* **THE TASK**
With the line containing "OLED1 pin SCL: A0 -> A4" as the first line and the last line of the records as the final one, reproduce that range exactly.

**** SUPPLIED MATERIAL ****

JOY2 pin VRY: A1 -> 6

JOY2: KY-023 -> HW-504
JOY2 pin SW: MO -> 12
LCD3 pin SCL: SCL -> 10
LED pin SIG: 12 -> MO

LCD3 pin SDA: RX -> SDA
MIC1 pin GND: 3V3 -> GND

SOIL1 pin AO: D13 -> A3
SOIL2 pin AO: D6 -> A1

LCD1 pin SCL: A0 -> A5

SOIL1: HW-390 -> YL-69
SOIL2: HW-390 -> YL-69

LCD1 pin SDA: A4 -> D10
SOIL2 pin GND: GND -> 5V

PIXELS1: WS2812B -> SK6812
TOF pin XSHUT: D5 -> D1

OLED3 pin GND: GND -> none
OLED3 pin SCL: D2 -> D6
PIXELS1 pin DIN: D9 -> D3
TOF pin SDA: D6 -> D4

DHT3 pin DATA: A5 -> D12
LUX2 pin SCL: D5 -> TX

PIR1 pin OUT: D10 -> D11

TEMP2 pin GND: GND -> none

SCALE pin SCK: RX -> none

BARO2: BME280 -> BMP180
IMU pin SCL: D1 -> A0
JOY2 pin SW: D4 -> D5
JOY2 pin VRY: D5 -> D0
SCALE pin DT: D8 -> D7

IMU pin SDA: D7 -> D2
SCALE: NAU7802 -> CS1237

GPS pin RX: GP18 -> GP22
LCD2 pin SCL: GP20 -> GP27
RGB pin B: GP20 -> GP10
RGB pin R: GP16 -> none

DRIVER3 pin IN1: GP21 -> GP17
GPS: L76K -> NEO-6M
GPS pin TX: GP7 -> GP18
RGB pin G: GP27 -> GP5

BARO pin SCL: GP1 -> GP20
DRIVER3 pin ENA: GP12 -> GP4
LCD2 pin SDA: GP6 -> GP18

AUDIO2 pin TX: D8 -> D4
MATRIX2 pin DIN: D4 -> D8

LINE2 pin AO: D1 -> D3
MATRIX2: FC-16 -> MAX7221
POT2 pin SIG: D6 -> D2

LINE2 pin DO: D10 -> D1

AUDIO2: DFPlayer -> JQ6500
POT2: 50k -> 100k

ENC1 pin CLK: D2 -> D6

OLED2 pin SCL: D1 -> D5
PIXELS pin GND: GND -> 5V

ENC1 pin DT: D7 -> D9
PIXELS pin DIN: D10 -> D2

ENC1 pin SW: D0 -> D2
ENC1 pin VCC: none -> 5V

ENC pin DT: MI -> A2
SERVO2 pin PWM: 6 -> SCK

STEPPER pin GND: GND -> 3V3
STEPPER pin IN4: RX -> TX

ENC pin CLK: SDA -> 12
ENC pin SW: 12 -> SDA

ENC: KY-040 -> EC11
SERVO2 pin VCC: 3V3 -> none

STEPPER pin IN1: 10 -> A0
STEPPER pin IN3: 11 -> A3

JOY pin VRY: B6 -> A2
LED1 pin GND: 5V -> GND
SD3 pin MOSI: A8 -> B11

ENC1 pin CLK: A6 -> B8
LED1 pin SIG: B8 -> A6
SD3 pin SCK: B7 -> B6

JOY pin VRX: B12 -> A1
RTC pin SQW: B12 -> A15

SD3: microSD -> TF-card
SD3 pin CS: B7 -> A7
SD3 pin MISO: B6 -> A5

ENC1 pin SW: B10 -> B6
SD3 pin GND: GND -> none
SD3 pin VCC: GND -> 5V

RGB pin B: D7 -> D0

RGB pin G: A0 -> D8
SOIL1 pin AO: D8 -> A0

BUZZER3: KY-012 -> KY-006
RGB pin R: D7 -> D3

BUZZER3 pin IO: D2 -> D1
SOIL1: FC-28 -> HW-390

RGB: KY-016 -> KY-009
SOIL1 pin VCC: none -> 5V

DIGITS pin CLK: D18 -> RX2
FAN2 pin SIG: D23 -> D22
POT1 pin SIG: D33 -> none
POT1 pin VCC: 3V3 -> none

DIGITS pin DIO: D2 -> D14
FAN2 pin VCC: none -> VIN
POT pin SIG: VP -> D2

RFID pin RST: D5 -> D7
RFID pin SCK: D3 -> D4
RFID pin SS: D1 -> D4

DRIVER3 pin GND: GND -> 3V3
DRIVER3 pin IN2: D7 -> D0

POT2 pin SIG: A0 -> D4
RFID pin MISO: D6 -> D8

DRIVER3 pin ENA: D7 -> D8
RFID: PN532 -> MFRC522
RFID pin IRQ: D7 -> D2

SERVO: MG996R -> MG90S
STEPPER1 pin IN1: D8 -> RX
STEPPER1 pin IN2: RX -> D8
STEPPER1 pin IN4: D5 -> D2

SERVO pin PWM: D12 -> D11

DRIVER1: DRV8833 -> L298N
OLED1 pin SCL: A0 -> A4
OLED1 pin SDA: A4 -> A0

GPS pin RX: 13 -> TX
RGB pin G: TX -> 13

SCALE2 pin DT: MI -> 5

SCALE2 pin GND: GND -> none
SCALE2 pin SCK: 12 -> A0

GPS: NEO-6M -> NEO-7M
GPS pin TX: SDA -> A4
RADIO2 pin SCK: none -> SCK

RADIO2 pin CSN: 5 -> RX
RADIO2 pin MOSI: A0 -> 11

****

* **RESPONSE AREA**
OLED1 pin SCL: A0 -> A4
OLED1 pin SDA: A4 -> A0

GPS pin RX: 13 -> TX
RGB pin G: TX -> 13

SCALE2 pin DT: MI -> 5

SCALE2 pin GND: GND -> none
SCALE2 pin SCK: 12 -> A0

GPS: NEO-6M -> NEO-7M
GPS pin TX: SDA -> A4
RADIO2 pin SCK: none -> SCK

RADIO2 pin CSN: 5 -> RX
RADIO2 pin MOSI: A0 -> 11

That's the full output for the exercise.